REQUIREMENT
Reproduce each of the following records without any deviation.

··· RECORDS SHOWN

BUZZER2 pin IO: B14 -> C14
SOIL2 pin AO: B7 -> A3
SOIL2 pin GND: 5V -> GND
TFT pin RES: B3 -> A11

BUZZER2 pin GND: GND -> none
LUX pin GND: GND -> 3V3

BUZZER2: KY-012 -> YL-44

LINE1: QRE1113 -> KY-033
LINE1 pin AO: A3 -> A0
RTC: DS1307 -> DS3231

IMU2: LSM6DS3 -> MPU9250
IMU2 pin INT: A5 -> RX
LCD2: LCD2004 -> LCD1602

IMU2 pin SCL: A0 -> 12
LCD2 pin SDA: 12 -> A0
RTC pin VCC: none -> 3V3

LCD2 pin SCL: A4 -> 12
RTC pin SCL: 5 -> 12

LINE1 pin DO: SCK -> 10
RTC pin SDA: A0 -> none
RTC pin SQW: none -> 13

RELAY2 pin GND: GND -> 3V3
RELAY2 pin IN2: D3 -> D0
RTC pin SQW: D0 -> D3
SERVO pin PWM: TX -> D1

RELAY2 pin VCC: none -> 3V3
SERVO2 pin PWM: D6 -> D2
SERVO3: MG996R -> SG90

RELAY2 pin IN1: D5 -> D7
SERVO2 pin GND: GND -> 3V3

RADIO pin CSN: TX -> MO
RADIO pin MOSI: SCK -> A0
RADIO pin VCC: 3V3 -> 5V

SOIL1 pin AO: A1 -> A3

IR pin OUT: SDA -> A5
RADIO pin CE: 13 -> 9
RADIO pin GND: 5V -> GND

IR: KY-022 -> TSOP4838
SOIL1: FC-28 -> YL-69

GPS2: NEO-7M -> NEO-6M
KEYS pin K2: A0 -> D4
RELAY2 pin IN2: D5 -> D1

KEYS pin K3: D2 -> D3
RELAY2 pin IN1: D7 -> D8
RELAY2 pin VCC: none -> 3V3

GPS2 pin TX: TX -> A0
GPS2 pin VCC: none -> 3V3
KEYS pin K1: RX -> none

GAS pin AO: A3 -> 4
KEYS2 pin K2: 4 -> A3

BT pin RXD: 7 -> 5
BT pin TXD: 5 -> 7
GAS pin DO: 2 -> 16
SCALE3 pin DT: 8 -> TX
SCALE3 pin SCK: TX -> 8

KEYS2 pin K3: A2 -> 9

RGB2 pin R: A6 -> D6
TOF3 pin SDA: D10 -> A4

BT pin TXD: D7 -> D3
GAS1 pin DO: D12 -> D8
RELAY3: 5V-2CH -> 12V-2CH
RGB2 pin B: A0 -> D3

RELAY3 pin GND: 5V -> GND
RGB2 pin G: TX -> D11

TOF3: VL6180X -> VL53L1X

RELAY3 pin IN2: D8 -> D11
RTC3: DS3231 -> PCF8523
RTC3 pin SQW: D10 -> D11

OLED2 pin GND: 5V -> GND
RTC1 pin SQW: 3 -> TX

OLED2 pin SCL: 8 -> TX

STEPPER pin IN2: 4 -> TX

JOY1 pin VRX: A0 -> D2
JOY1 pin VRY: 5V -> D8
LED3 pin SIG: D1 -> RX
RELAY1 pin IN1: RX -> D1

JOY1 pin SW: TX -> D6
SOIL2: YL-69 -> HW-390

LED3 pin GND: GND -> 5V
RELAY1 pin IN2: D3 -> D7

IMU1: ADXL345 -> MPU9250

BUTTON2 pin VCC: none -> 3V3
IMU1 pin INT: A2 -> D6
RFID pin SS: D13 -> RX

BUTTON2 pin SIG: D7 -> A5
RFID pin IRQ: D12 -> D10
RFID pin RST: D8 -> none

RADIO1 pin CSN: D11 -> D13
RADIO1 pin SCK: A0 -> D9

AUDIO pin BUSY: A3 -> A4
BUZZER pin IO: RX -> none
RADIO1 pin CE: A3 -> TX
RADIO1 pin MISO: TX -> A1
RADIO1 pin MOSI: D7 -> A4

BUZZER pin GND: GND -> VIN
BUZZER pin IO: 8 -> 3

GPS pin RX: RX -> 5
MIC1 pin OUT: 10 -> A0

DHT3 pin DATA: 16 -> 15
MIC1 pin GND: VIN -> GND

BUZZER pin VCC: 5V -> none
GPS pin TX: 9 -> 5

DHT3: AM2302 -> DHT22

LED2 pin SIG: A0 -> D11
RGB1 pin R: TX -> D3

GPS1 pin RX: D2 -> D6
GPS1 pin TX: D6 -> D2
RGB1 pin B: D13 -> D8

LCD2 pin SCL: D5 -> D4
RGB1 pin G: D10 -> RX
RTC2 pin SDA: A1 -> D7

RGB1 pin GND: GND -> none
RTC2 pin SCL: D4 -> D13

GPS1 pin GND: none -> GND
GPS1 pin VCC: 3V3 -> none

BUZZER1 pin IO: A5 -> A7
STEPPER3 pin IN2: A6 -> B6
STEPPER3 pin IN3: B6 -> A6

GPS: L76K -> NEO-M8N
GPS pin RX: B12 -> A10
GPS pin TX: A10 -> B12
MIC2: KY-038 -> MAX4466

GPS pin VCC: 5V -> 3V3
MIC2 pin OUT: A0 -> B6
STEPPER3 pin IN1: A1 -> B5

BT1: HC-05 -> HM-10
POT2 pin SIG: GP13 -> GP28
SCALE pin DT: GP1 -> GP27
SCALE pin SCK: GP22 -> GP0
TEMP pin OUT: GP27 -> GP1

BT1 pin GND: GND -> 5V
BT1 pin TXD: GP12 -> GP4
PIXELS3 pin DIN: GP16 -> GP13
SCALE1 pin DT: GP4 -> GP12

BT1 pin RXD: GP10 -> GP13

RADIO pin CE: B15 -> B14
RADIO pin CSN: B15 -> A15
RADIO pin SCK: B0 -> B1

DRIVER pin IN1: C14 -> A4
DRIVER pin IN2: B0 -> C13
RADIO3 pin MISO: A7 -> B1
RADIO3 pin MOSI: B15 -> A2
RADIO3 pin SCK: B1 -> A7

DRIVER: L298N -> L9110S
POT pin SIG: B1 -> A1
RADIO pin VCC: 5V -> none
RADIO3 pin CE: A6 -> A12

······

WRITTEN RESPONSE
BUZZER2 pin IO: B14 -> C14
SOIL2 pin AO: B7 -> A3
SOIL2 pin GND: 5V -> GND
TFT pin RES: B3 -> A11

BUZZER2 pin GND: GND -> none
LUX pin GND: GND -> 3V3

BUZZER2: KY-012 -> YL-44

LINE1: QRE1113 -> KY-033
LINE1 pin AO: A3 -> A0
RTC: DS1307 -> DS3231

IMU2: LSM6DS3 -> MPU9250
IMU2 pin INT: A5 -> RX
LCD2: LCD2004 -> LCD1602

IMU2 pin SCL: A0 -> 12
LCD2 pin SDA: 12 -> A0
RTC pin VCC: none -> 3V3

LCD2 pin SCL: A4 -> 12
RTC pin SCL: 5 -> 12

LINE1 pin DO: SCK -> 10
RTC pin SDA: A0 -> none
RTC pin SQW: none -> 13

RELAY2 pin GND: GND -> 3V3
RELAY2 pin IN2: D3 -> D0
RTC pin SQW: D0 -> D3
SERVO pin PWM: TX -> D1

RELAY2 pin VCC: none -> 3V3
SERVO2 pin PWM: D6 -> D2
SERVO3: MG996R -> SG90

RELAY2 pin IN1: D5 -> D7
SERVO2 pin GND: GND -> 3V3

RADIO pin CSN: TX -> MO
RADIO pin MOSI: SCK -> A0
RADIO pin VCC: 3V3 -> 5V

SOIL1 pin AO: A1 -> A3

IR pin OUT: SDA -> A5
RADIO pin CE: 13 -> 9
RADIO pin GND: 5V -> GND

IR: KY-022 -> TSOP4838
SOIL1: FC-28 -> YL-69

GPS2: NEO-7M -> NEO-6M
KEYS pin K2: A0 -> D4
RELAY2 pin IN2: D5 -> D1

KEYS pin K3: D2 -> D3
RELAY2 pin IN1: D7 -> D8
RELAY2 pin VCC: none -> 3V3

GPS2 pin TX: TX -> A0
GPS2 pin VCC: none -> 3V3
KEYS pin K1: RX -> none

GAS pin AO: A3 -> 4
KEYS2 pin K2: 4 -> A3

BT pin RXD: 7 -> 5
BT pin TXD: 5 -> 7
GAS pin DO: 2 -> 16
SCALE3 pin DT: 8 -> TX
SCALE3 pin SCK: TX -> 8

KEYS2 pin K3: A2 -> 9

RGB2 pin R: A6 -> D6
TOF3 pin SDA: D10 -> A4

BT pin TXD: D7 -> D3
GAS1 pin DO: D12 -> D8
RELAY3: 5V-2CH -> 12V-2CH
RGB2 pin B: A0 -> D3

RELAY3 pin GND: 5V -> GND
RGB2 pin G: TX -> D11

TOF3: VL6180X -> VL53L1X

RELAY3 pin IN2: D8 -> D11
RTC3: DS3231 -> PCF8523
RTC3 pin SQW: D10 -> D11

OLED2 pin GND: 5V -> GND
RTC1 pin SQW: 3 -> TX

OLED2 pin SCL: 8 -> TX

STEPPER pin IN2: 4 -> TX

JOY1 pin VRX: A0 -> D2
JOY1 pin VRY: 5V -> D8
LED3 pin SIG: D1 -> RX
RELAY1 pin IN1: RX -> D1

JOY1 pin SW: TX -> D6
SOIL2: YL-69 -> HW-390

LED3 pin GND: GND -> 5V
RELAY1 pin IN2: D3 -> D7

IMU1: ADXL345 -> MPU9250

BUTTON2 pin VCC: none -> 3V3
IMU1 pin INT: A2 -> D6
RFID pin SS: D13 -> RX

BUTTON2 pin SIG: D7 -> A5
RFID pin IRQ: D12 -> D10
RFID pin RST: D8 -> none

RADIO1 pin CSN: D11 -> D13
RADIO1 pin SCK: A0 -> D9

AUDIO pin BUSY: A3 -> A4
BUZZER pin IO: RX -> none
RADIO1 pin CE: A3 -> TX
RADIO1 pin MISO: TX -> A1
RADIO1 pin MOSI: D7 -> A4

BUZZER pin GND: GND -> VIN
BUZZER pin IO: 8 -> 3

GPS pin RX: RX -> 5
MIC1 pin OUT: 10 -> A0

DHT3 pin DATA: 16 -> 15
MIC1 pin GND: VIN -> GND

BUZZER pin VCC: 5V -> none
GPS pin TX: 9 -> 5

DHT3: AM2302 -> DHT22

LED2 pin SIG: A0 -> D11
RGB1 pin R: TX -> D3

GPS1 pin RX: D2 -> D6
GPS1 pin TX: D6 -> D2
RGB1 pin B: D13 -> D8

LCD2 pin SCL: D5 -> D4
RGB1 pin G: D10 -> RX
RTC2 pin SDA: A1 -> D7

RGB1 pin GND: GND -> none
RTC2 pin SCL: D4 -> D13

GPS1 pin GND: none -> GND
GPS1 pin VCC: 3V3 -> none

BUZZER1 pin IO: A5 -> A7
STEPPER3 pin IN2: A6 -> B6
STEPPER3 pin IN3: B6 -> A6

GPS: L76K -> NEO-M8N
GPS pin RX: B12 -> A10
GPS pin TX: A10 -> B12
MIC2: KY-038 -> MAX4466

GPS pin VCC: 5V -> 3V3
MIC2 pin OUT: A0 -> B6
STEPPER3 pin IN1: A1 -> B5

BT1: HC-05 -> HM-10
POT2 pin SIG: GP13 -> GP28
SCALE pin DT: GP1 -> GP27
SCALE pin SCK: GP22 -> GP0
TEMP pin OUT: GP27 -> GP1

BT1 pin GND: GND -> 5V
BT1 pin TXD: GP12 -> GP4
PIXELS3 pin DIN: GP16 -> GP13
SCALE1 pin DT: GP4 -> GP12

BT1 pin RXD: GP10 -> GP13

RADIO pin CE: B15 -> B14
RADIO pin CSN: B15 -> A15
RADIO pin SCK: B0 -> B1

DRIVER pin IN1: C14 -> A4
DRIVER pin IN2: B0 -> C13
RADIO3 pin MISO: A7 -> B1
RADIO3 pin MOSI: B15 -> A2
RADIO3 pin SCK: B1 -> A7

DRIVER: L298N -> L9110S
POT pin SIG: B1 -> A1
RADIO pin VCC: 5V -> none
RADIO3 pin CE: A6 -> A12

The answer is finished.